* [Your instructions]: Every entry that follows is to be set down exactly, with its pictures omitted.

(Records from a collection)
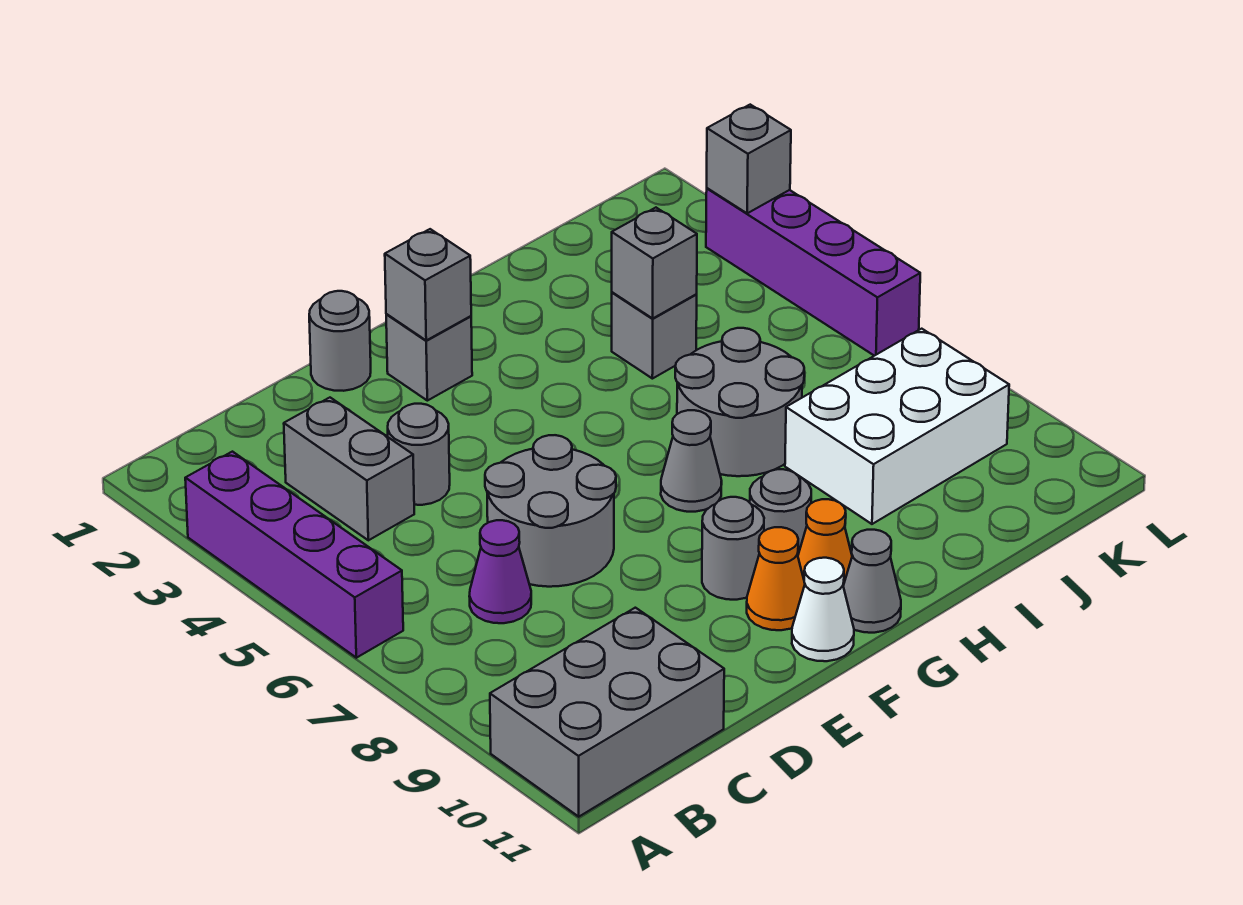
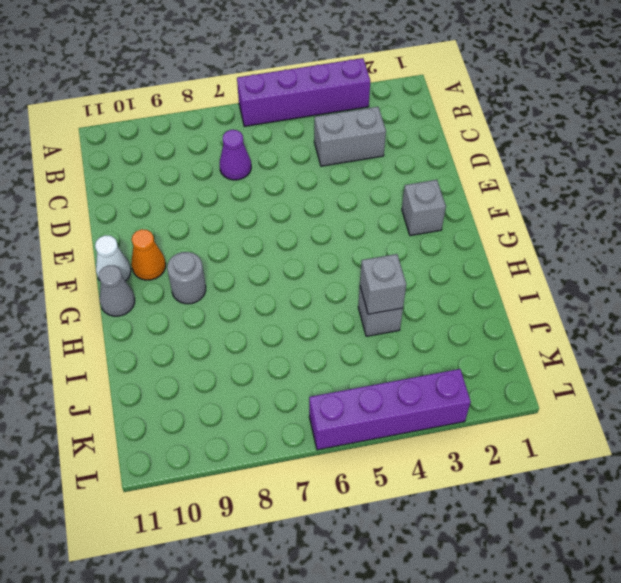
none -> grey brick A10:C11 level 1
none -> grey round brick D4 level 1
none -> grey round brick D6:E7 level 1

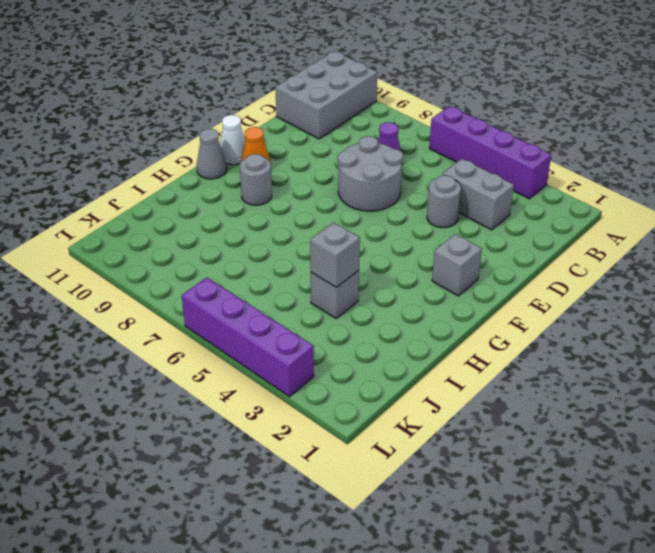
none -> grey round brick E1 level 1
none -> grey round brick F9 level 1
none -> grey cone G7 level 1

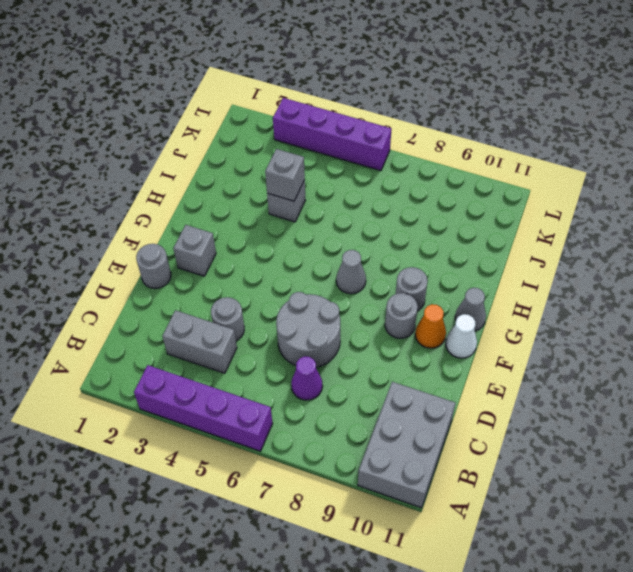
none -> orange cone G10 level 1
none -> grey round brick H6:I7 level 1
none -> white brick I8:K9 level 1

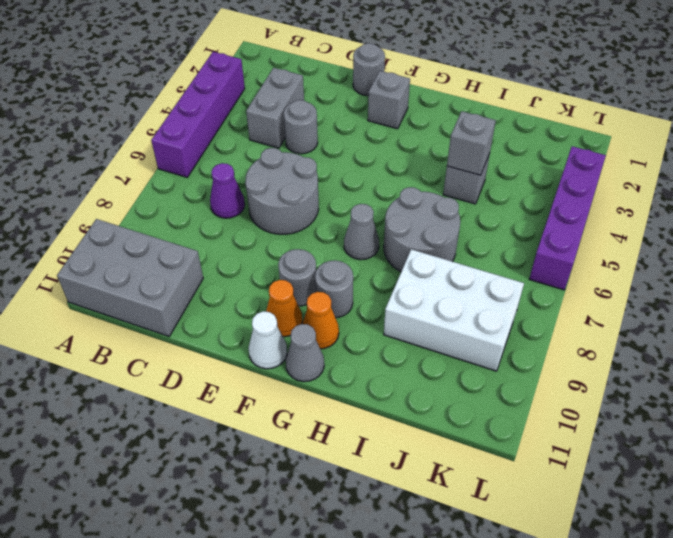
none -> grey brick F2 level 2
none -> grey brick L3 level 2

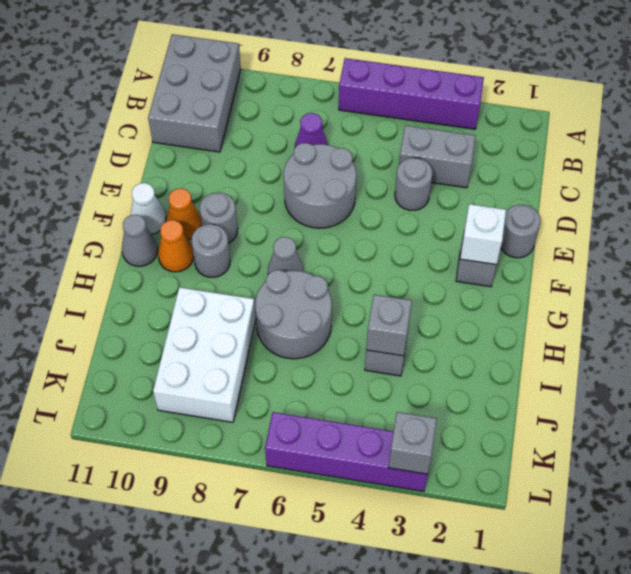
white brick F2 level 2 -> grey brick F2 level 2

* [Answer space]:
none -> grey brick A10:C11 level 1
none -> grey round brick D4 level 1
none -> grey round brick D6:E7 level 1

none -> grey round brick E1 level 1
none -> grey round brick F9 level 1
none -> grey cone G7 level 1

none -> orange cone G10 level 1
none -> grey round brick H6:I7 level 1
none -> white brick I8:K9 level 1

none -> grey brick F2 level 2
none -> grey brick L3 level 2

white brick F2 level 2 -> grey brick F2 level 2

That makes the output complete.